--- Work to complete ---
Retype the data exactly, so that every line matches the original.

========================================================================

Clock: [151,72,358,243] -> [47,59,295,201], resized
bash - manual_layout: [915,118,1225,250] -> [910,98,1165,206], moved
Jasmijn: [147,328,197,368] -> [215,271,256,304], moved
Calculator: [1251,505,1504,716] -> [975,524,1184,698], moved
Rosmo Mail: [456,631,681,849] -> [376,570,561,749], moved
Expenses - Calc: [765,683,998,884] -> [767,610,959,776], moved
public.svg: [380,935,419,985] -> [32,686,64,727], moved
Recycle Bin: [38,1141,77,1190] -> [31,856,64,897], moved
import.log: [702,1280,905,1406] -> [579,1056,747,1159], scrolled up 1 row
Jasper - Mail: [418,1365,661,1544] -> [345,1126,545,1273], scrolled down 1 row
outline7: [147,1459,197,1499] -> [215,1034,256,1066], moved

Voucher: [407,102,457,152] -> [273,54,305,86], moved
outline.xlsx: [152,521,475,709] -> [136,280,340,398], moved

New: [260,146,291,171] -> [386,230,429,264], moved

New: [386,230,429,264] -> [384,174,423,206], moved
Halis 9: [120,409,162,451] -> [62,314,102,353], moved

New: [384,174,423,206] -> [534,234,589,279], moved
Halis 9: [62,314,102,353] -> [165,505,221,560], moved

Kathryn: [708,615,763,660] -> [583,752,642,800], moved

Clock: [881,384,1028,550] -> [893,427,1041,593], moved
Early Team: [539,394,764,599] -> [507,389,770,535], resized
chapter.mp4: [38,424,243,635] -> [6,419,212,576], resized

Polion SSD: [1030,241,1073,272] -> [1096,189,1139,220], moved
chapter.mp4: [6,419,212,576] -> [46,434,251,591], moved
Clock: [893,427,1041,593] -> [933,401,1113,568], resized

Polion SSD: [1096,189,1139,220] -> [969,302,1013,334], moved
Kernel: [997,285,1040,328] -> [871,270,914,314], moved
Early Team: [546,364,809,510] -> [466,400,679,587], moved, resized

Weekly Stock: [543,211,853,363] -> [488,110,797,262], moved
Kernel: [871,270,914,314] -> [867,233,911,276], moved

========================================================================

--- Problem solution ---
Clock: [151,72,358,243] -> [47,59,295,201], resized
bash - manual_layout: [915,118,1225,250] -> [910,98,1165,206], moved
Jasmijn: [147,328,197,368] -> [215,271,256,304], moved
Calculator: [1251,505,1504,716] -> [975,524,1184,698], moved
Rosmo Mail: [456,631,681,849] -> [376,570,561,749], moved
Expenses - Calc: [765,683,998,884] -> [767,610,959,776], moved
public.svg: [380,935,419,985] -> [32,686,64,727], moved
Recycle Bin: [38,1141,77,1190] -> [31,856,64,897], moved
import.log: [702,1280,905,1406] -> [579,1056,747,1159], scrolled up 1 row
Jasper - Mail: [418,1365,661,1544] -> [345,1126,545,1273], scrolled down 1 row
outline7: [147,1459,197,1499] -> [215,1034,256,1066], moved

Voucher: [407,102,457,152] -> [273,54,305,86], moved
outline.xlsx: [152,521,475,709] -> [136,280,340,398], moved

New: [260,146,291,171] -> [386,230,429,264], moved

New: [386,230,429,264] -> [384,174,423,206], moved
Halis 9: [120,409,162,451] -> [62,314,102,353], moved

New: [384,174,423,206] -> [534,234,589,279], moved
Halis 9: [62,314,102,353] -> [165,505,221,560], moved

Kathryn: [708,615,763,660] -> [583,752,642,800], moved

Clock: [881,384,1028,550] -> [893,427,1041,593], moved
Early Team: [539,394,764,599] -> [507,389,770,535], resized
chapter.mp4: [38,424,243,635] -> [6,419,212,576], resized

Polion SSD: [1030,241,1073,272] -> [1096,189,1139,220], moved
chapter.mp4: [6,419,212,576] -> [46,434,251,591], moved
Clock: [893,427,1041,593] -> [933,401,1113,568], resized

Polion SSD: [1096,189,1139,220] -> [969,302,1013,334], moved
Kernel: [997,285,1040,328] -> [871,270,914,314], moved
Early Team: [546,364,809,510] -> [466,400,679,587], moved, resized

Weekly Stock: [543,211,853,363] -> [488,110,797,262], moved
Kernel: [871,270,914,314] -> [867,233,911,276], moved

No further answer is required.